### WORK ITEM
The response must contain each line of the material that holds "sprayer".

### GIVEN MATERIAL
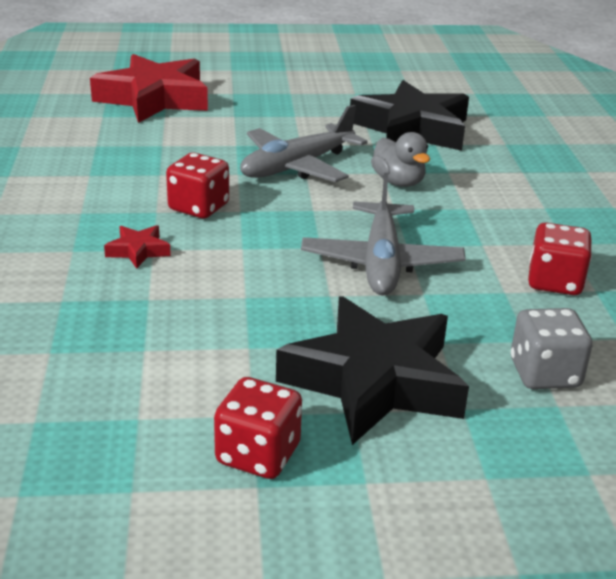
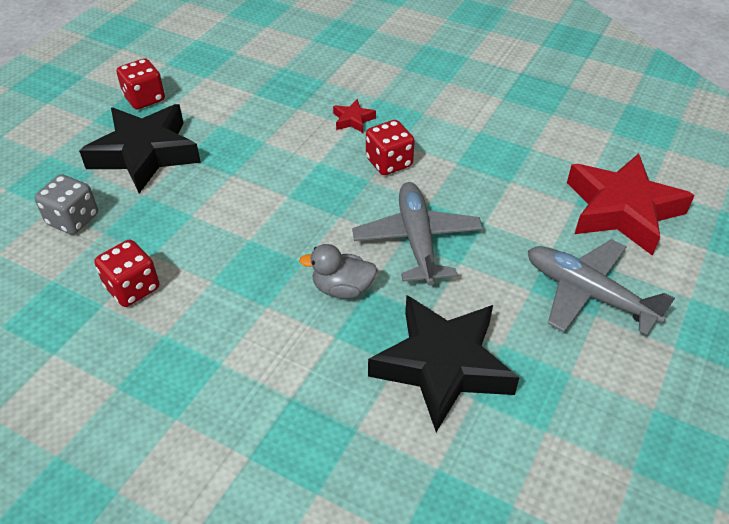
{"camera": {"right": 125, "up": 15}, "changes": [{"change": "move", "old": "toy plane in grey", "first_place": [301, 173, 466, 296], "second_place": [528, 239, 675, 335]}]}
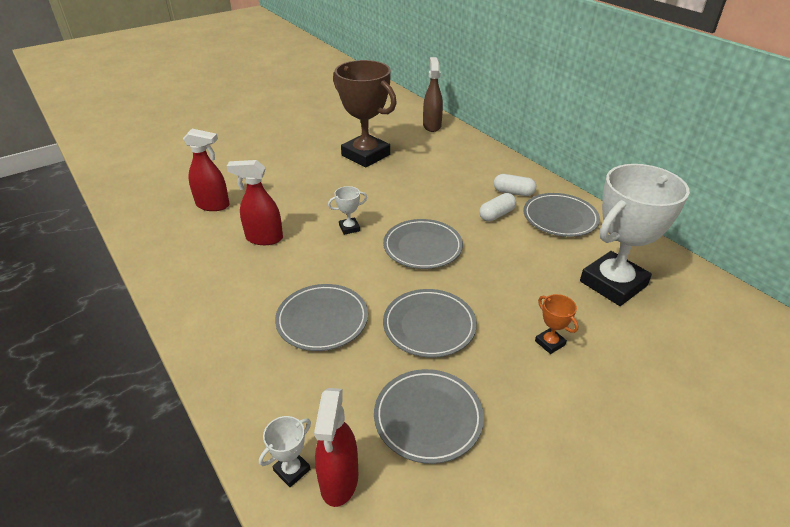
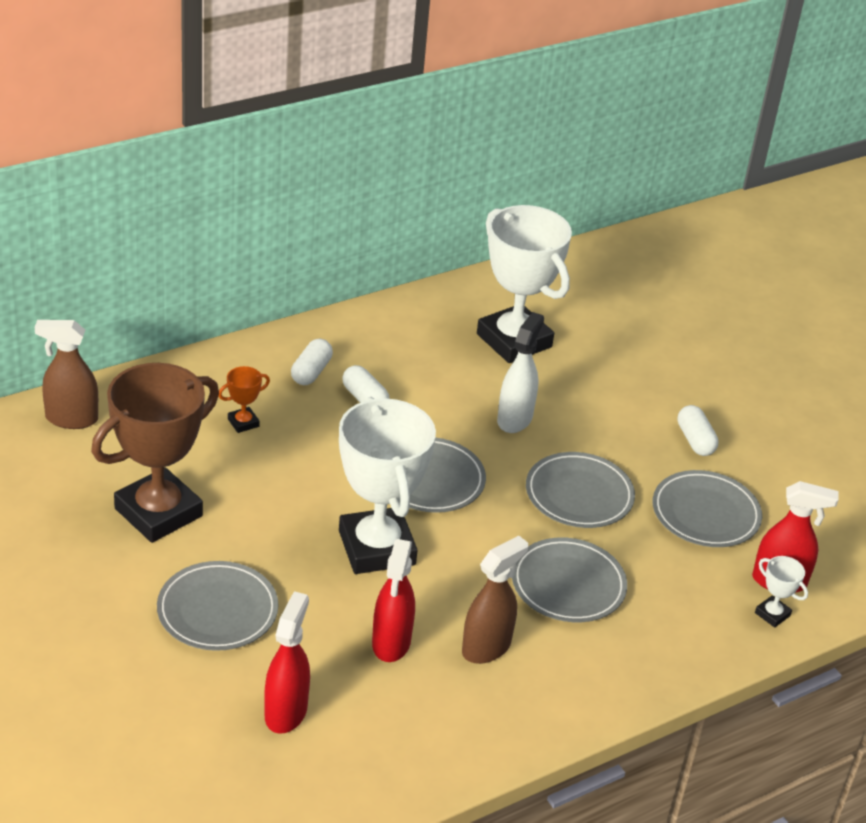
{"camera": {"right": -90, "up": 0}, "changes": [{"change": "move", "old": "dinner plate in grey", "first_place": [523, 193, 600, 237], "second_place": [157, 561, 278, 651]}, {"change": "move", "old": "award cup in orange-coloured", "first_place": [535, 294, 578, 354], "second_place": [219, 366, 270, 433]}, {"change": "resize", "old": "award cup in snow-white", "first_place": [328, 186, 367, 235], "second_place": [339, 397, 436, 574], "factor": 2.48}, {"change": "insert", "new": "sprayer in dark brown", "second_place": [462, 536, 528, 664]}, {"change": "insert", "new": "sprayer in snow-white", "second_place": [497, 312, 544, 433]}, {"change": "insert", "new": "pill in snow-white", "second_place": [678, 405, 719, 456]}]}
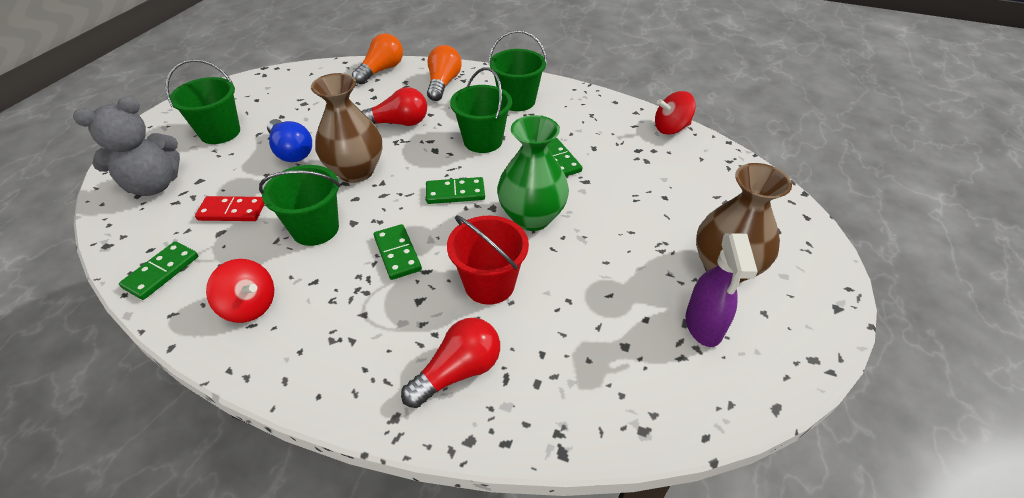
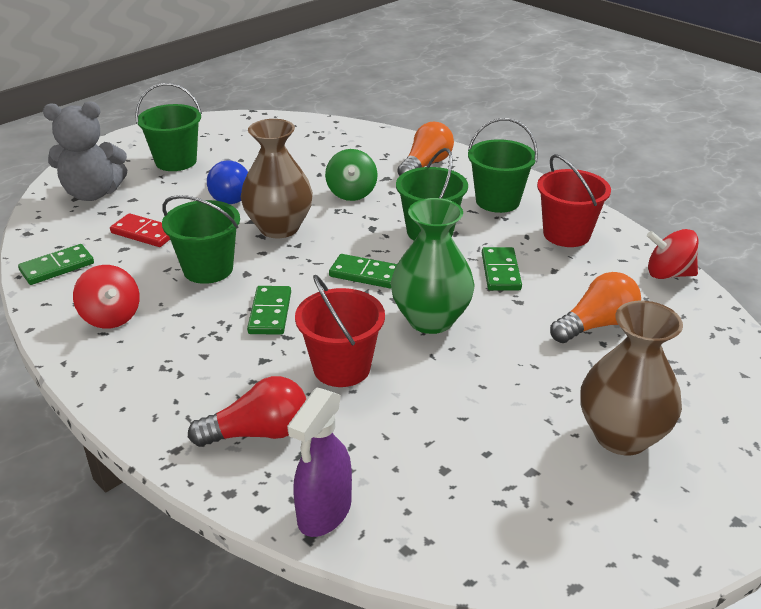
{"camera": {"right": 25, "up": -10}, "changes": [{"change": "move", "old": "sprayer in royal purple", "first_place": [685, 233, 758, 347], "second_place": [287, 388, 352, 537]}, {"change": "replace", "old": "bulb in red", "new": "whirligig in leaf-green", "first_place": [362, 87, 427, 126], "second_place": [325, 149, 378, 201]}, {"change": "insert", "new": "pail in red", "second_place": [537, 154, 611, 247]}, {"change": "move", "old": "bulb in orange-coloured", "first_place": [352, 34, 403, 84], "second_place": [550, 272, 641, 343]}]}
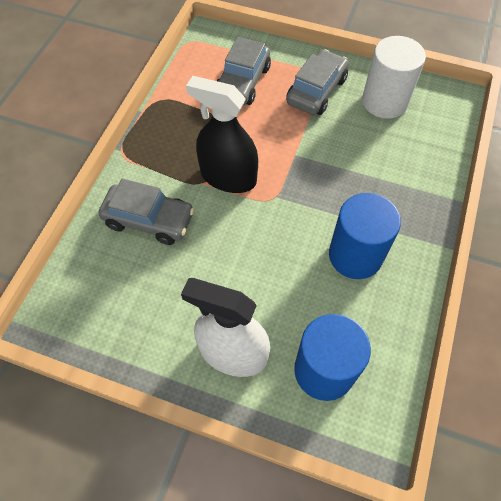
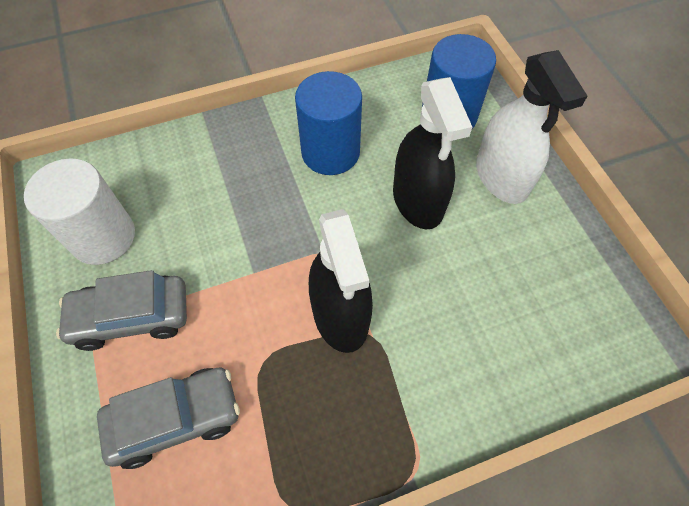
{"camera": {"right": -130, "up": 0}, "changes": [{"change": "insert", "new": "sprayer in jet-black", "second_place": [393, 77, 472, 229]}, {"change": "delete", "old": "toy car in grey", "first_place": [98, 178, 195, 245]}]}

### RESPONSE BELOW
{"camera": {"right": -90, "up": 0}, "changes": [{"change": "move", "old": "dinner plate in grey", "first_place": [523, 193, 600, 237], "second_place": [157, 561, 278, 651]}, {"change": "move", "old": "award cup in orange-coloured", "first_place": [535, 294, 578, 354], "second_place": [219, 366, 270, 433]}, {"change": "resize", "old": "award cup in snow-white", "first_place": [328, 186, 367, 235], "second_place": [339, 397, 436, 574], "factor": 2.48}, {"change": "insert", "new": "sprayer in dark brown", "second_place": [462, 536, 528, 664]}, {"change": "insert", "new": "sprayer in snow-white", "second_place": [497, 312, 544, 433]}, {"change": "insert", "new": "pill in snow-white", "second_place": [678, 405, 719, 456]}]}
{"camera": {"right": 25, "up": -10}, "changes": [{"change": "move", "old": "sprayer in royal purple", "first_place": [685, 233, 758, 347], "second_place": [287, 388, 352, 537]}, {"change": "replace", "old": "bulb in red", "new": "whirligig in leaf-green", "first_place": [362, 87, 427, 126], "second_place": [325, 149, 378, 201]}, {"change": "insert", "new": "pail in red", "second_place": [537, 154, 611, 247]}, {"change": "move", "old": "bulb in orange-coloured", "first_place": [352, 34, 403, 84], "second_place": [550, 272, 641, 343]}]}
{"camera": {"right": -130, "up": 0}, "changes": [{"change": "insert", "new": "sprayer in jet-black", "second_place": [393, 77, 472, 229]}, {"change": "delete", "old": "toy car in grey", "first_place": [98, 178, 195, 245]}]}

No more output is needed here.